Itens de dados
════════════════

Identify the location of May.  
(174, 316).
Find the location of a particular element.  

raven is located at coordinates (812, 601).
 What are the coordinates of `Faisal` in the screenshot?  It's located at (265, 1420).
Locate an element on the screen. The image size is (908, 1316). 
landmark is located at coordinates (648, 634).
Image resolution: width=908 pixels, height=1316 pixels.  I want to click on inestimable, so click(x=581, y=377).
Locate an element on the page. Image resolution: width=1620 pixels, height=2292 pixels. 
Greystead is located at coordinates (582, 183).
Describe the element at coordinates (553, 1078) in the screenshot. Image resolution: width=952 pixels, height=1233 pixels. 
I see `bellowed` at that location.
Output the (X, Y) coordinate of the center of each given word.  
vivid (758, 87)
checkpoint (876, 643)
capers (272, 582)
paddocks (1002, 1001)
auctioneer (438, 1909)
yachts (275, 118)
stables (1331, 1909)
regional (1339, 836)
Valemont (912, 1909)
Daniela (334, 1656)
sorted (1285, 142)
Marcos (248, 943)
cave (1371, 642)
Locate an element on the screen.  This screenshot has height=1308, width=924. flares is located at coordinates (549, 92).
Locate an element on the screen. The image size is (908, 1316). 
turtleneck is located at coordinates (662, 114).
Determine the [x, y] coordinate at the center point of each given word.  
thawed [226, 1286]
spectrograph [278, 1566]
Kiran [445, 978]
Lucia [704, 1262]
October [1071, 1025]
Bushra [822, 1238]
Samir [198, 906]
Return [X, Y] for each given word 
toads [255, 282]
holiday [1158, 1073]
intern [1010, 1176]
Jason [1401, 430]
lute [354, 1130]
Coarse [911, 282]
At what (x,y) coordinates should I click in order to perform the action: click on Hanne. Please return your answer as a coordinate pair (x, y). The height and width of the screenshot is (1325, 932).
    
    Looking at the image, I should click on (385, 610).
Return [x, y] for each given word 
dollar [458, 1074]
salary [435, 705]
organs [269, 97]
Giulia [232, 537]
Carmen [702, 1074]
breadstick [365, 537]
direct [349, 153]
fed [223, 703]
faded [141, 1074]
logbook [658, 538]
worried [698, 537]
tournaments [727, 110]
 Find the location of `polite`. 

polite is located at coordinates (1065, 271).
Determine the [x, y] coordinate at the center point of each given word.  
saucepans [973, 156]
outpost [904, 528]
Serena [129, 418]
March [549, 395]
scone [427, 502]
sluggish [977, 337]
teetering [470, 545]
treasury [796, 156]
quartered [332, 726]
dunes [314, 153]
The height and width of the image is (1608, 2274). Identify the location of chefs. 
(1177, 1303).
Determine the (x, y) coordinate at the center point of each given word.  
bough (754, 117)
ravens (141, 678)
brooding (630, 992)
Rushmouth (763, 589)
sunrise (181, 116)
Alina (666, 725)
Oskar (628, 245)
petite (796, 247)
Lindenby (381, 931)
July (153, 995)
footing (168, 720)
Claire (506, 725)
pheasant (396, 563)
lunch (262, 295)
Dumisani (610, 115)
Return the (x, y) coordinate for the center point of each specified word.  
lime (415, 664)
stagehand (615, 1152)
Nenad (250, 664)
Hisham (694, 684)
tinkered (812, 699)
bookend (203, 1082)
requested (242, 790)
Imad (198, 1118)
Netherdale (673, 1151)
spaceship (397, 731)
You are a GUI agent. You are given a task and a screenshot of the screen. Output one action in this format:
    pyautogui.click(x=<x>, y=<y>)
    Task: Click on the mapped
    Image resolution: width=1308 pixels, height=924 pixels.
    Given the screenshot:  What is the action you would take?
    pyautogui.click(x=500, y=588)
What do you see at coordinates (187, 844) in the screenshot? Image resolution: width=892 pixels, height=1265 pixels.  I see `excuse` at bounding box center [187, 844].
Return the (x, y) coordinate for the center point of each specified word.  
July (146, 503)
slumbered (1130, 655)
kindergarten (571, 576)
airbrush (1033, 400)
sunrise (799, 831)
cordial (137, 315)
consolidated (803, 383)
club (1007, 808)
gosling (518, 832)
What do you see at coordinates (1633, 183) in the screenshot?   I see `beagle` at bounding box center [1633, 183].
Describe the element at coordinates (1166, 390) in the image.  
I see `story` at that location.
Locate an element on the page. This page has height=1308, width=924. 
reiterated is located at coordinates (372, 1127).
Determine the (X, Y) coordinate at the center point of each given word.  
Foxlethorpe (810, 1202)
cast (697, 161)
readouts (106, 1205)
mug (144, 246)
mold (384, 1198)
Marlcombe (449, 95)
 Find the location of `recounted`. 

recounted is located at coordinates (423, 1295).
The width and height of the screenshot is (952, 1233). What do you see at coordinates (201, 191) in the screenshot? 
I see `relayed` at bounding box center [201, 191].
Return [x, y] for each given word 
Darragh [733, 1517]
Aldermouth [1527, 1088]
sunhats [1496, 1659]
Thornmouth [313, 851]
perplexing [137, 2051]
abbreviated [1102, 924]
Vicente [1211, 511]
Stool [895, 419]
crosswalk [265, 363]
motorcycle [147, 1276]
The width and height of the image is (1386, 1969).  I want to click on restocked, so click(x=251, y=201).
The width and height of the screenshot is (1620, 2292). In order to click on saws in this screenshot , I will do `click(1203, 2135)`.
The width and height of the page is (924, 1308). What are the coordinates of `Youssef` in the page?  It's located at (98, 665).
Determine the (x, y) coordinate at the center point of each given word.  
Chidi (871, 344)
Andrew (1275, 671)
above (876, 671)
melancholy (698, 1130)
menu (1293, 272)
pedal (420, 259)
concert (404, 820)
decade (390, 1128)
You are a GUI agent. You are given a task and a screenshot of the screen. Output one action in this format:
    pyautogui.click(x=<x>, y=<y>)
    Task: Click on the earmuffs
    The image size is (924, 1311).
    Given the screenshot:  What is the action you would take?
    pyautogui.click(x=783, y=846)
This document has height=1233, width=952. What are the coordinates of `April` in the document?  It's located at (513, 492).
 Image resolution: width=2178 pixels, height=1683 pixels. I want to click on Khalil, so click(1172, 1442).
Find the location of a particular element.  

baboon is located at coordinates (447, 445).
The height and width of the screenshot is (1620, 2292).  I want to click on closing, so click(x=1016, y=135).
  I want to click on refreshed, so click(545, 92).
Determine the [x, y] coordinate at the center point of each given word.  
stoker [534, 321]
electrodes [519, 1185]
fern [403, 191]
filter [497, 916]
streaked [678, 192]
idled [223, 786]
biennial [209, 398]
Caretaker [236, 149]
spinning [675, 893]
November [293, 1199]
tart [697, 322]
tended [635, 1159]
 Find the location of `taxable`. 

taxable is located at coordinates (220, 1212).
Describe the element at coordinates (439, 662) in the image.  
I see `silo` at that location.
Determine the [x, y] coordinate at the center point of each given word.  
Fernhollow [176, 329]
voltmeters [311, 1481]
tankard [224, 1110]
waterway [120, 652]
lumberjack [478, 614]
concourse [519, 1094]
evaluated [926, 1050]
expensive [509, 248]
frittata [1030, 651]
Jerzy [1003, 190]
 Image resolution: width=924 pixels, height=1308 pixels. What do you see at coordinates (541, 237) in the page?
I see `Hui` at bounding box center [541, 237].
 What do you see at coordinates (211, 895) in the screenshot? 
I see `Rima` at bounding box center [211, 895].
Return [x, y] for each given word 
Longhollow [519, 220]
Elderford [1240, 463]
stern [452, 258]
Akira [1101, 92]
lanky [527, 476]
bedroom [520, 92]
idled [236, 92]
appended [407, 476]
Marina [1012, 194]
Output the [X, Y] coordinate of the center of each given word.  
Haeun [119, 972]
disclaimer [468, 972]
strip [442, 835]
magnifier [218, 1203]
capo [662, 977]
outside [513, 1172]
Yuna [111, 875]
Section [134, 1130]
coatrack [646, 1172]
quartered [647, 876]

════════════════

Quais linhas acima contêm a palavra "resolution"? Selecione cada uma delas e copie-a por inteiro.

Image resolution: width=908 pixels, height=1316 pixels.  I want to click on inestimable, so click(x=581, y=377).
Locate an element on the page. Image resolution: width=1620 pixels, height=2292 pixels. 
Describe the element at coordinates (553, 1078) in the screenshot. Image resolution: width=952 pixels, height=1233 pixels. 
    Image resolution: width=1308 pixels, height=924 pixels.
What do you see at coordinates (187, 844) in the screenshot? Image resolution: width=892 pixels, height=1265 pixels.  I see `excuse` at bounding box center [187, 844].
 Image resolution: width=2178 pixels, height=1683 pixels. I want to click on Khalil, so click(1172, 1442).
 Image resolution: width=924 pixels, height=1308 pixels. What do you see at coordinates (541, 237) in the page?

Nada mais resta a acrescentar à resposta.